▶ **INSTRUCTIONS TO FOLLOW**
Using the material that follows, output exactly the lines from the one containing "white 2x4 brick" through the one containing "white 1x1 brick [474,351,549,445]", with both ends kept.

▶ **MATERIAL TO PROCESS**
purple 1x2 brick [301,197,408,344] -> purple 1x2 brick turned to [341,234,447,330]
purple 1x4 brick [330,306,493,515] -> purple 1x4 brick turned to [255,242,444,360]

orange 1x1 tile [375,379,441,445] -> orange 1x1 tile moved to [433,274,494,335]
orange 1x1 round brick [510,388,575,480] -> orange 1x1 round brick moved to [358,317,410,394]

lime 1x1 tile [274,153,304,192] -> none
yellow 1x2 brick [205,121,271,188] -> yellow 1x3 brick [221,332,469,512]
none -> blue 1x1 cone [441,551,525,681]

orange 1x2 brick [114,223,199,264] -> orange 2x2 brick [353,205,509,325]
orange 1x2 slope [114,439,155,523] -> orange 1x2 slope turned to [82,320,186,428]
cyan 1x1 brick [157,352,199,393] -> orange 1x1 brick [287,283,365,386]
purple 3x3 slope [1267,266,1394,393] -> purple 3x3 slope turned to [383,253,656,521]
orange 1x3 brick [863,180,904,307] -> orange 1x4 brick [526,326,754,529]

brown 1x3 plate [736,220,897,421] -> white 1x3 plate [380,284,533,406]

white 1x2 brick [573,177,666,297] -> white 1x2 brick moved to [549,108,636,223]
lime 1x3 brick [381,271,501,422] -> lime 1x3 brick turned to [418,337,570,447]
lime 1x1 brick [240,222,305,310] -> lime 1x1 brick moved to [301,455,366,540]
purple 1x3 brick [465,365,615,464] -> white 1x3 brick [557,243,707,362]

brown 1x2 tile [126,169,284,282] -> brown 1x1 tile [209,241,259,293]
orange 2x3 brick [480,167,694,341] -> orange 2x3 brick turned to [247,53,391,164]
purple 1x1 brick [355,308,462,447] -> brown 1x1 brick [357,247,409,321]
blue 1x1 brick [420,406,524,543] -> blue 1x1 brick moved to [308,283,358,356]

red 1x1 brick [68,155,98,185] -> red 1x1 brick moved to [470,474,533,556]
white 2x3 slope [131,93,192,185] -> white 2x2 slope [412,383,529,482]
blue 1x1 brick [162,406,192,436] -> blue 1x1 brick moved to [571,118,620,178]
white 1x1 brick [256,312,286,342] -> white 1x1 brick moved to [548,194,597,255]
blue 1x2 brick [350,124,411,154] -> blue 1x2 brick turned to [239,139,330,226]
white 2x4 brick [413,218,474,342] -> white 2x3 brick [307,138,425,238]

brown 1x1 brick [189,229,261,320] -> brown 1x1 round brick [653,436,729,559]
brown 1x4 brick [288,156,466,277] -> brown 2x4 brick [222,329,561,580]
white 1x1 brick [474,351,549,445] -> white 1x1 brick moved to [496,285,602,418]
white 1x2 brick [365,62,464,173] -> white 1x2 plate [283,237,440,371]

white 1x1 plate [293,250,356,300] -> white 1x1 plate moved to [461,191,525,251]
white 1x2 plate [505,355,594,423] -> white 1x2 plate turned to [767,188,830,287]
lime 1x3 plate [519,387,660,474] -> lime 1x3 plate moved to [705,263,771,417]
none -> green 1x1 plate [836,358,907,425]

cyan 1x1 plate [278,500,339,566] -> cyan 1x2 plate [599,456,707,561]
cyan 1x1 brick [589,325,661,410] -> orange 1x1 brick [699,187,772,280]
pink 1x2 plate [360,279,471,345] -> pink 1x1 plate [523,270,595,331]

▶ **TASK ANSWER**
white 2x4 brick [413,218,474,342] -> white 2x3 brick [307,138,425,238]

brown 1x1 brick [189,229,261,320] -> brown 1x1 round brick [653,436,729,559]
brown 1x4 brick [288,156,466,277] -> brown 2x4 brick [222,329,561,580]
white 1x1 brick [474,351,549,445] -> white 1x1 brick moved to [496,285,602,418]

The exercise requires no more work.